• Your assignment
Where in the entries below does "purple" appear? Copy every line that has it.

• Information shown
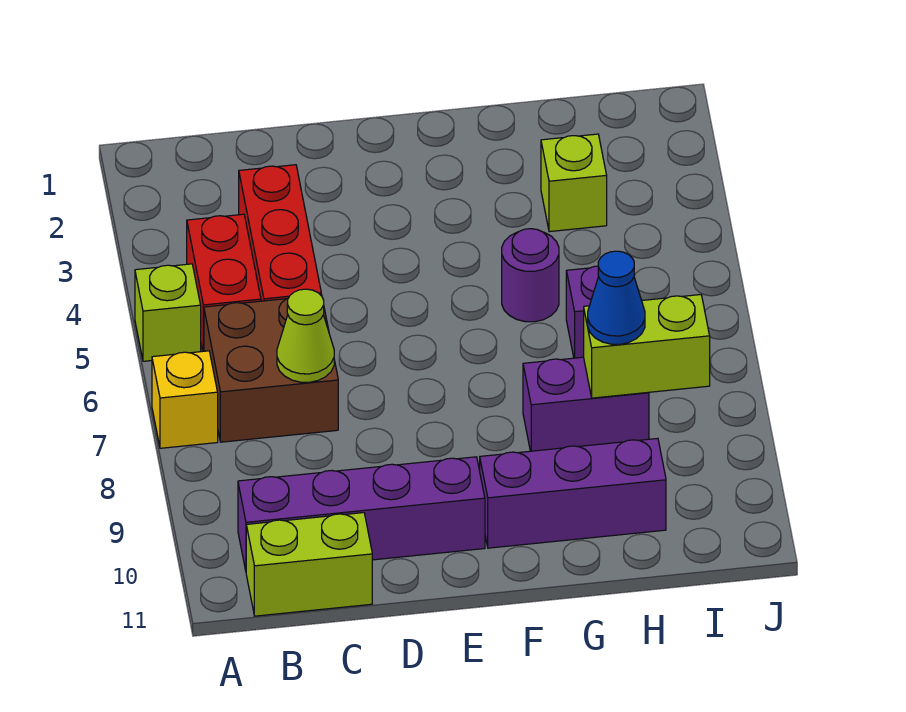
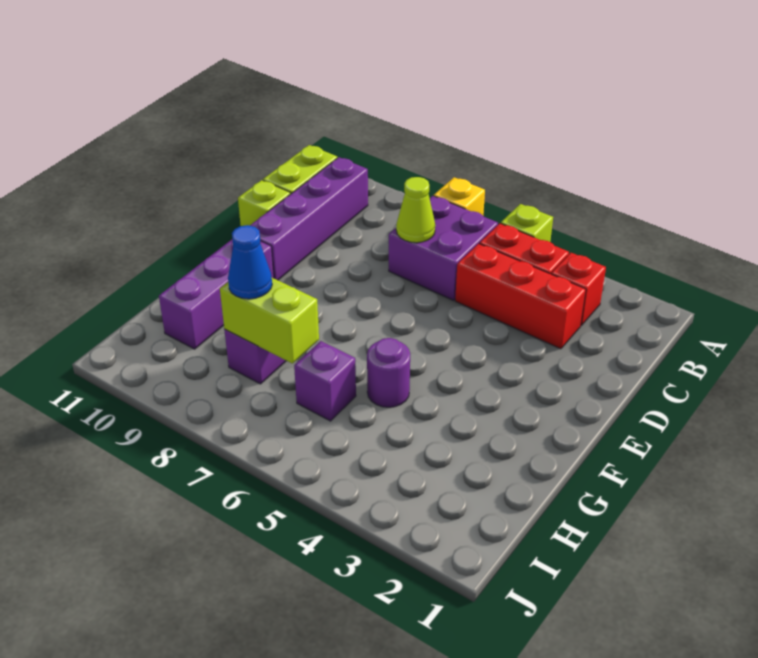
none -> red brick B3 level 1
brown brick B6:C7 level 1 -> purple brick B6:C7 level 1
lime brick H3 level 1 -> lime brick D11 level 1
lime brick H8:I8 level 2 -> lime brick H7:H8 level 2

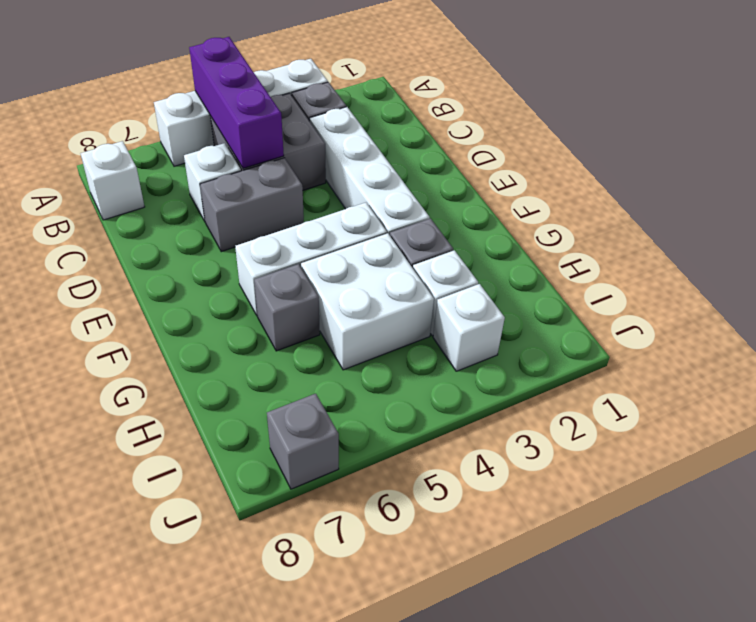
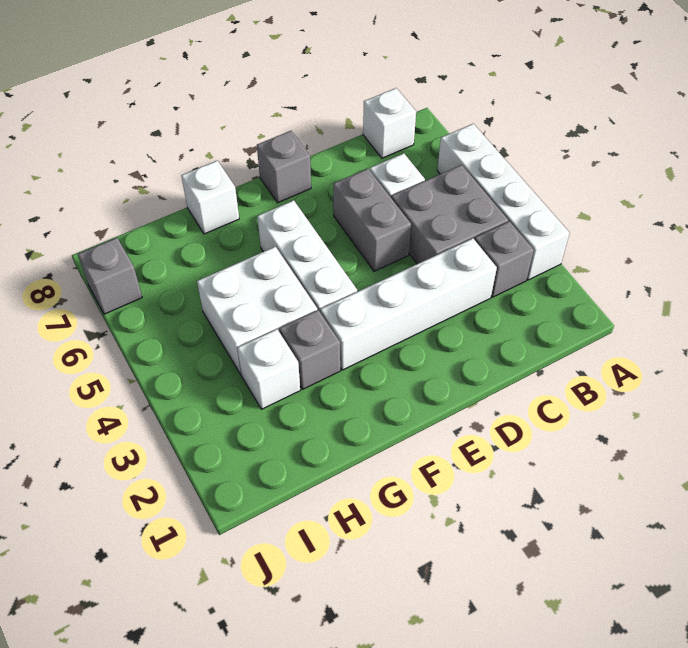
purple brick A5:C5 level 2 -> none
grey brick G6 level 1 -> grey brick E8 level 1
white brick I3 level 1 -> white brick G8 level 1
---
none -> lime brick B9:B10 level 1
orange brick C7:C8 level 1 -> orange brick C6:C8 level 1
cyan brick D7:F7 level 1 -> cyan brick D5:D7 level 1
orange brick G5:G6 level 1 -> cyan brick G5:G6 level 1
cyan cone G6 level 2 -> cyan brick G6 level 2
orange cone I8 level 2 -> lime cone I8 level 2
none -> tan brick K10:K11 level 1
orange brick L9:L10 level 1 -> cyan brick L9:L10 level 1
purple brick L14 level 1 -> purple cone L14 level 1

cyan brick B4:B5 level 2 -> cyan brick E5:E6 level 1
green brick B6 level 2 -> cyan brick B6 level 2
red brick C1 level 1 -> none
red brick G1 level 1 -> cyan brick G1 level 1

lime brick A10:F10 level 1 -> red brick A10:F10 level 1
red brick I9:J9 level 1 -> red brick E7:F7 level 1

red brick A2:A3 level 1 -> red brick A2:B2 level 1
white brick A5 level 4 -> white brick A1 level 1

• Finished task
brown brick B6:C7 level 1 -> purple brick B6:C7 level 1
purple brick A5:C5 level 2 -> none
purple brick L14 level 1 -> purple cone L14 level 1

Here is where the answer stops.